* _ASSIGNED TASK_: Without the pictures, set down exactly the lines from the one that contains "LCD pin SCL: D1 -> D7" to the end of the entries, both included, and nothing besides.

++++ DATA SHOWN ++++

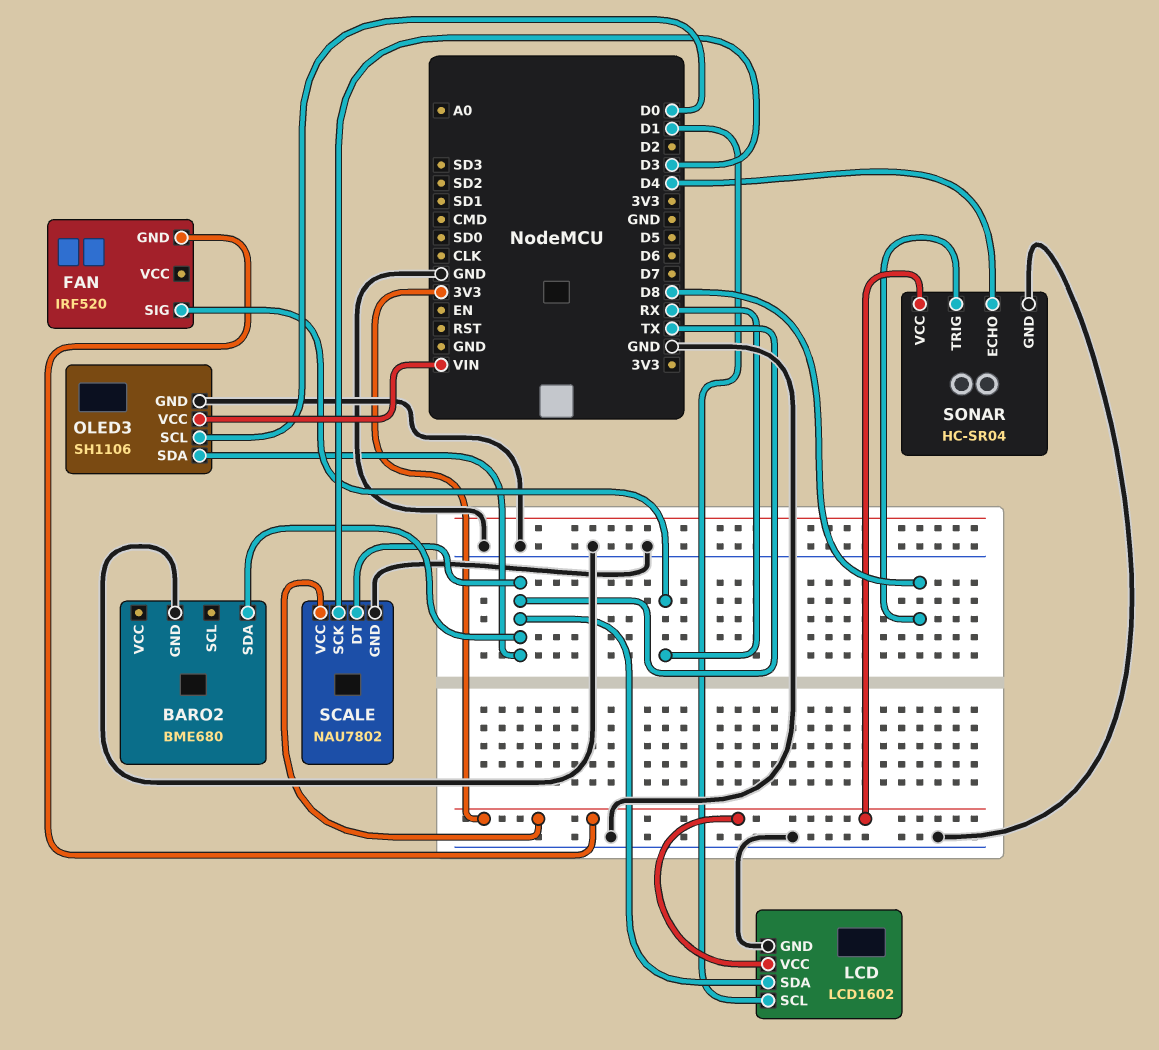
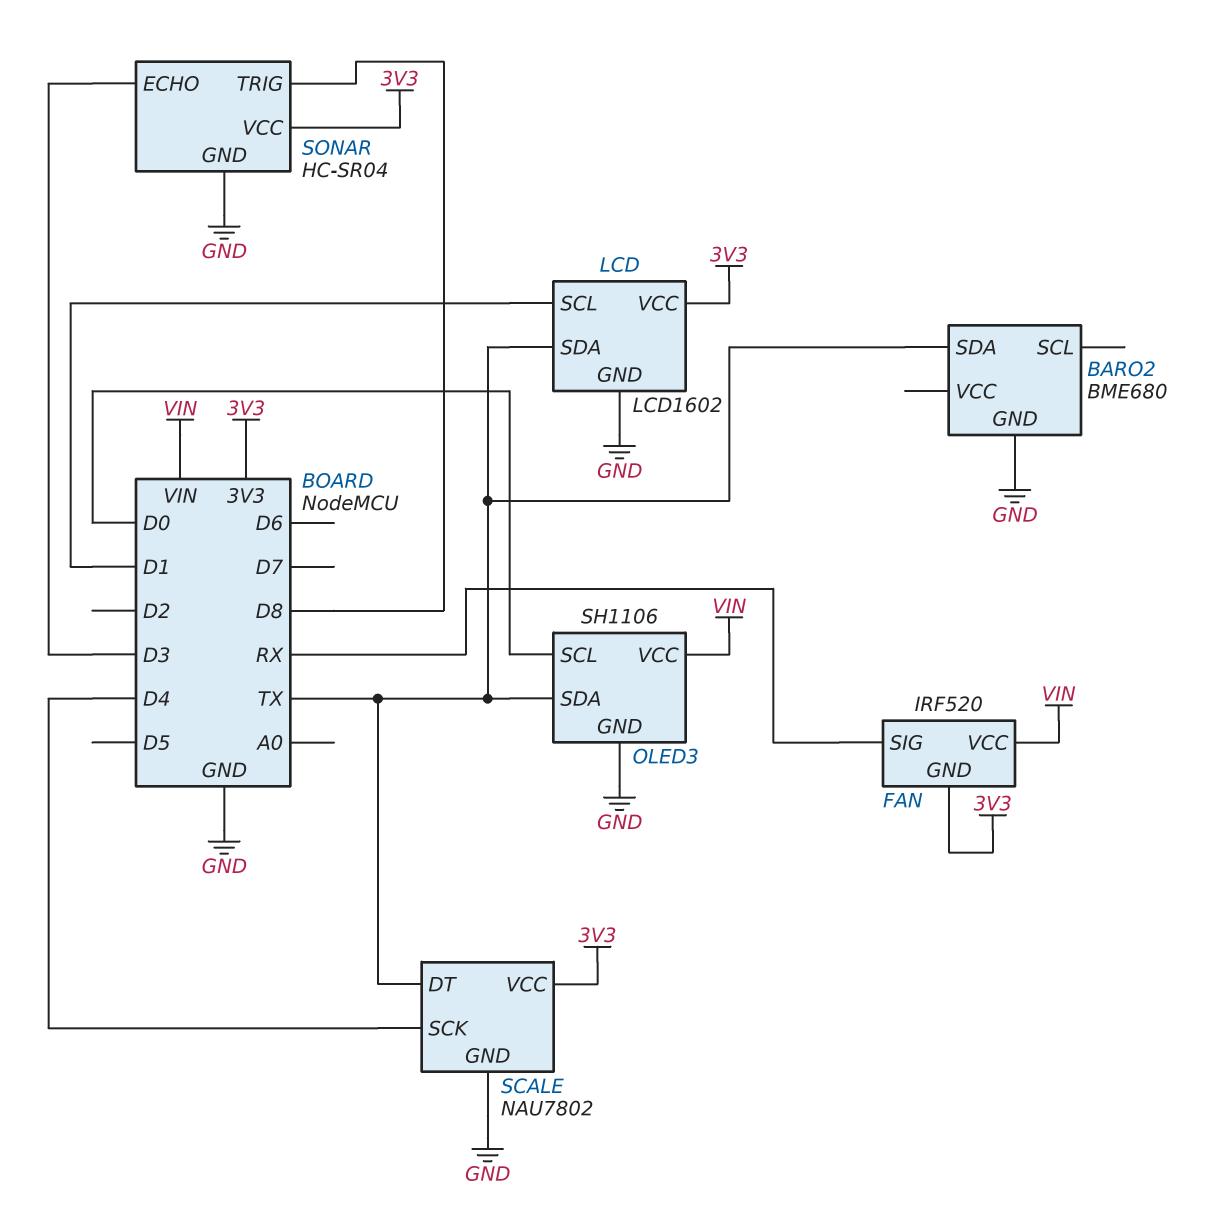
FAN pin VCC: none -> VIN
SCALE pin SCK: D3 -> D4
SONAR pin ECHO: D4 -> D3

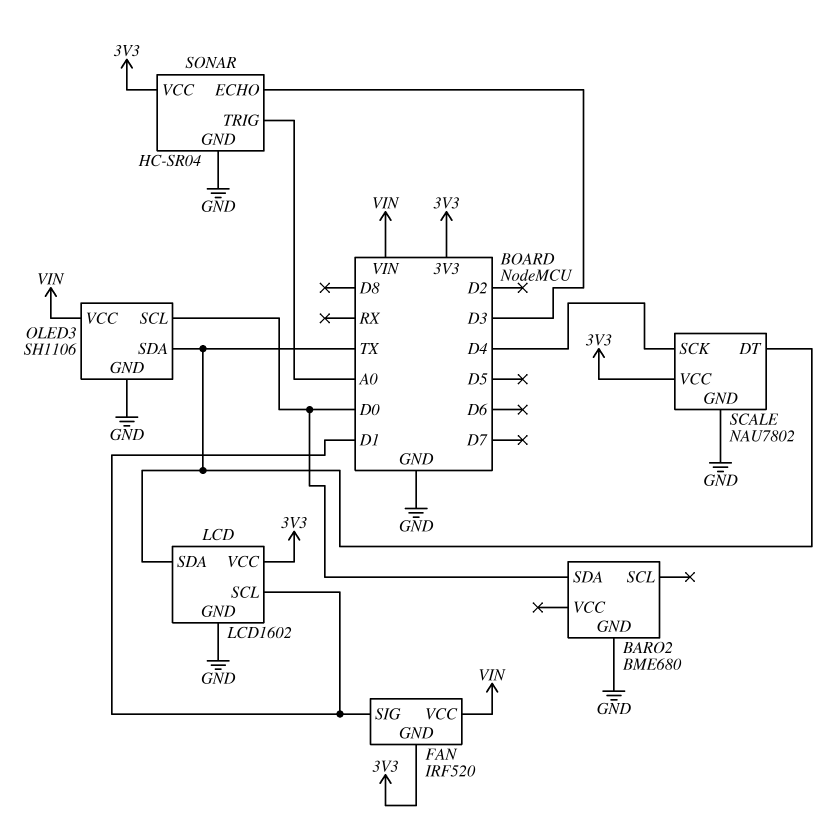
BARO2 pin SDA: TX -> D0
FAN pin SIG: RX -> D1
SONAR pin TRIG: D8 -> A0

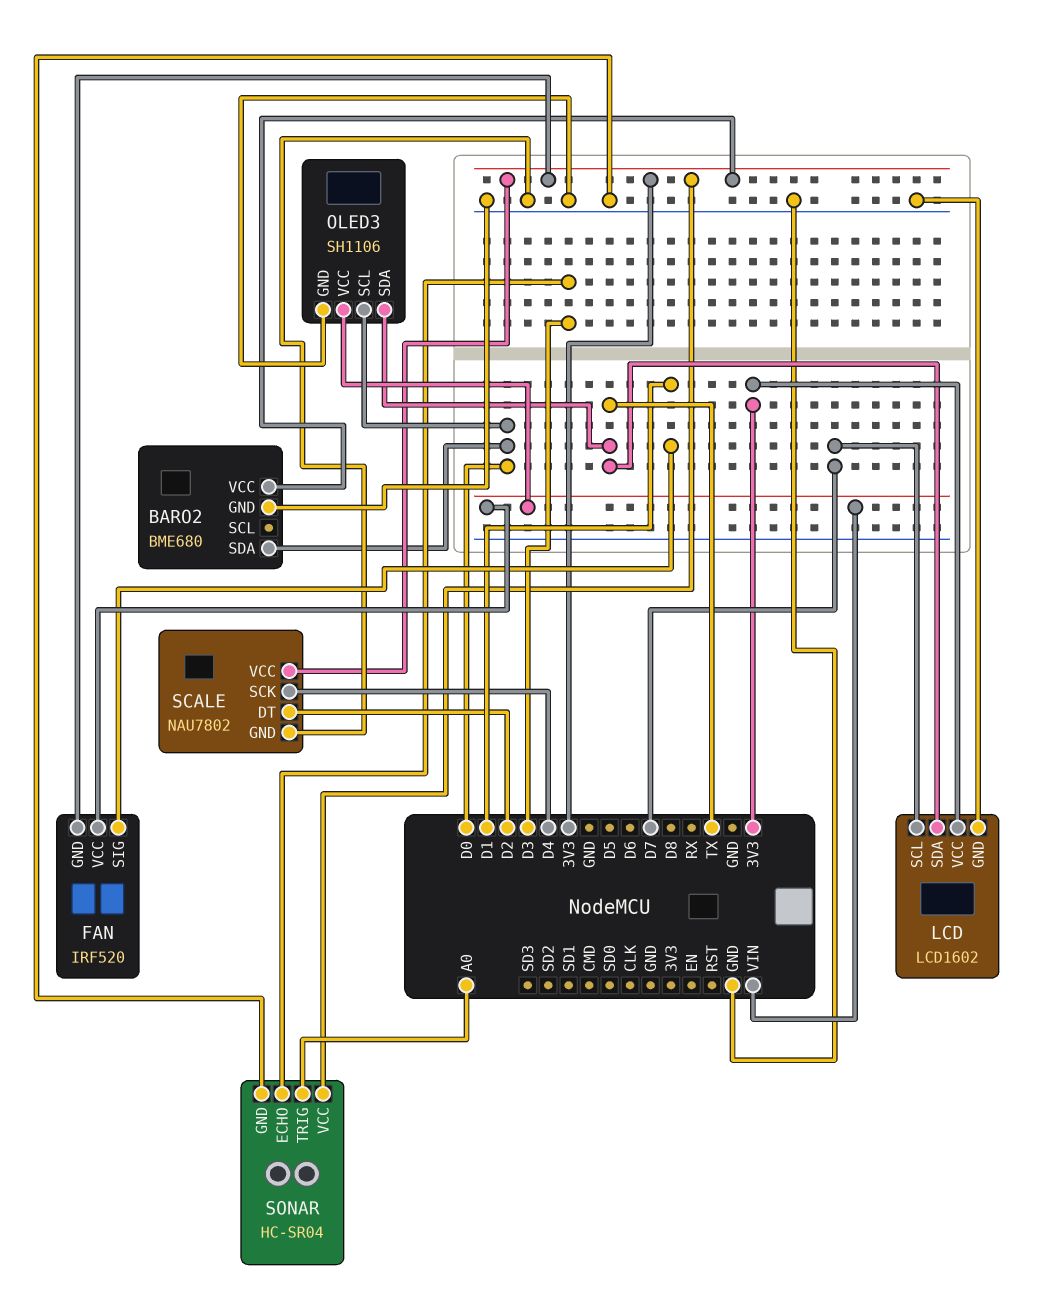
BARO2 pin VCC: none -> 3V3
LCD pin SCL: D1 -> D7
SCALE pin DT: TX -> D2

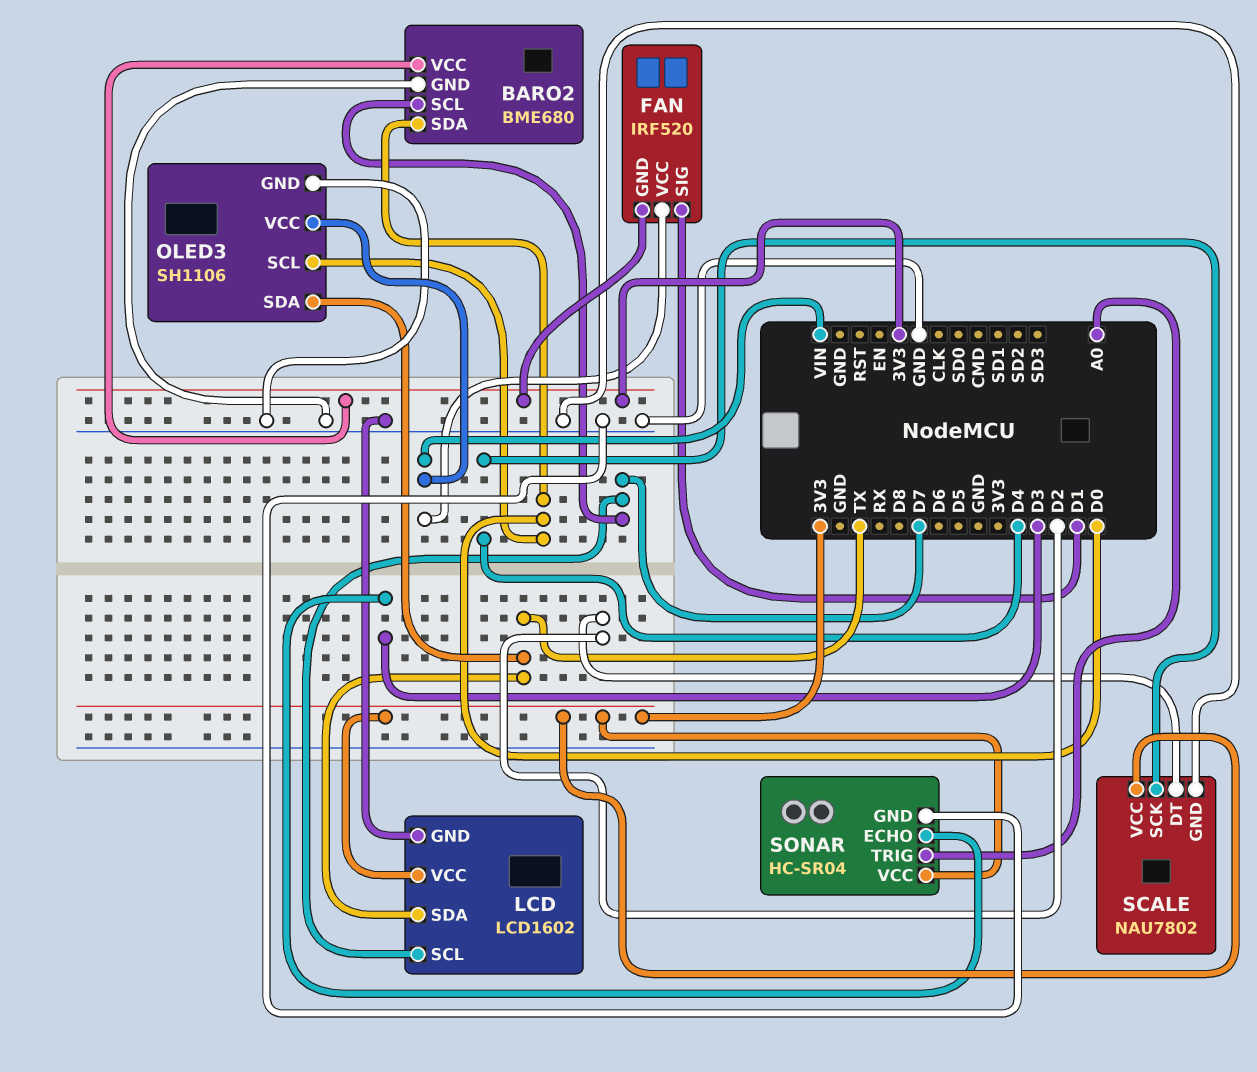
BARO2 pin SCL: none -> D7

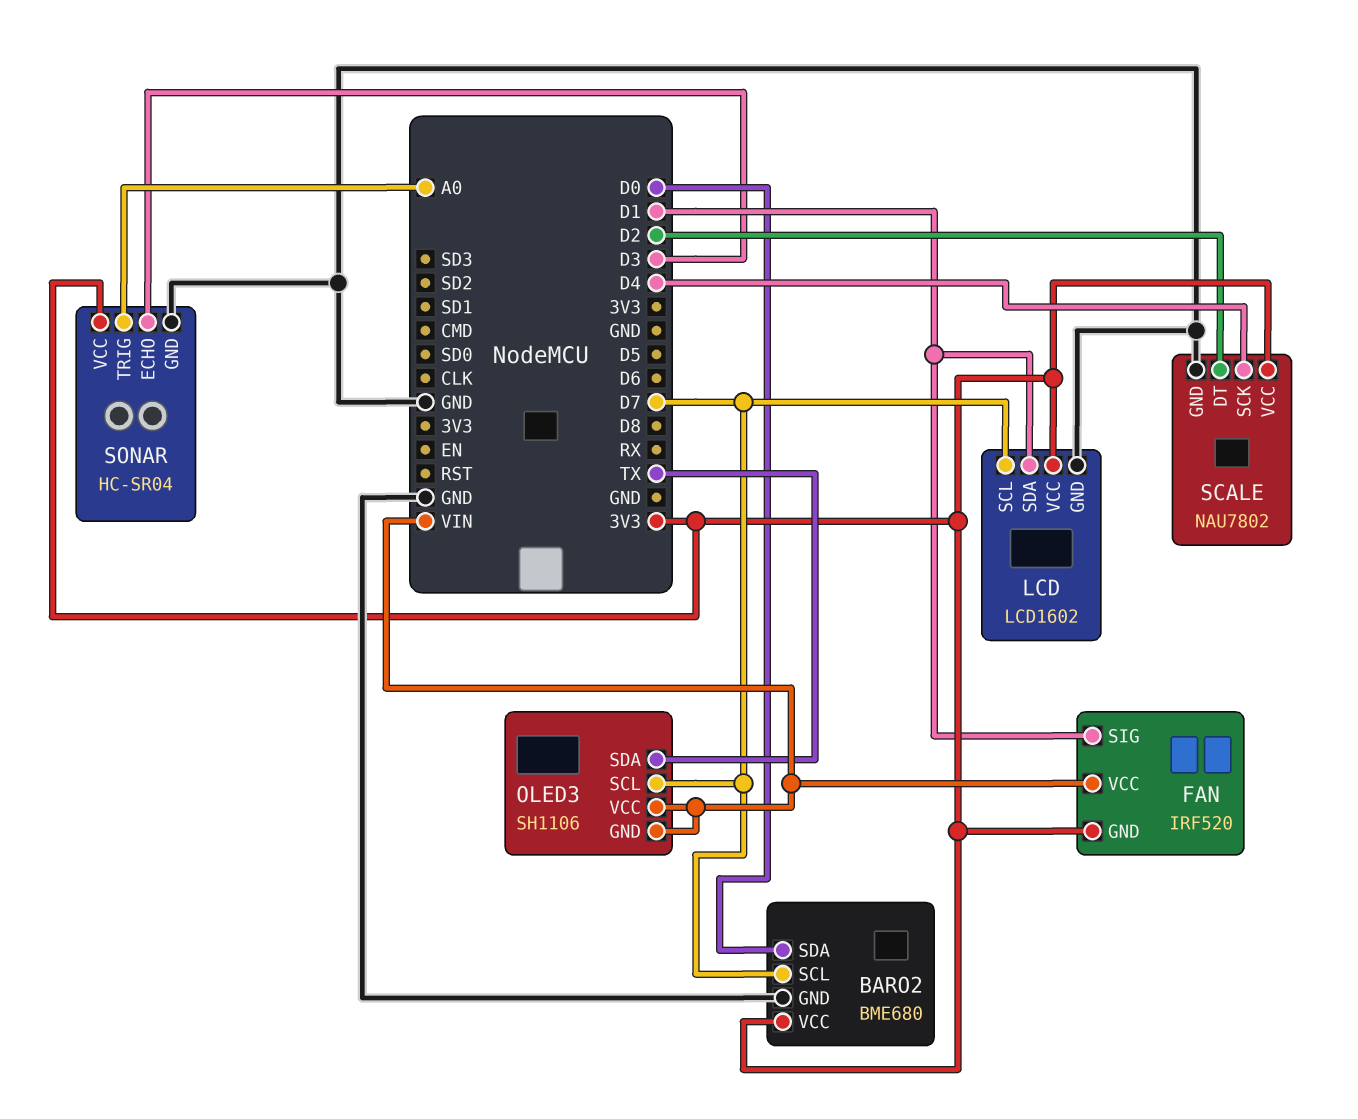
LCD pin SDA: TX -> D1
OLED3 pin GND: GND -> VIN
OLED3 pin SCL: D0 -> D7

++++

* _EXERCISE SOLUTION_:
LCD pin SCL: D1 -> D7
SCALE pin DT: TX -> D2

BARO2 pin SCL: none -> D7

LCD pin SDA: TX -> D1
OLED3 pin GND: GND -> VIN
OLED3 pin SCL: D0 -> D7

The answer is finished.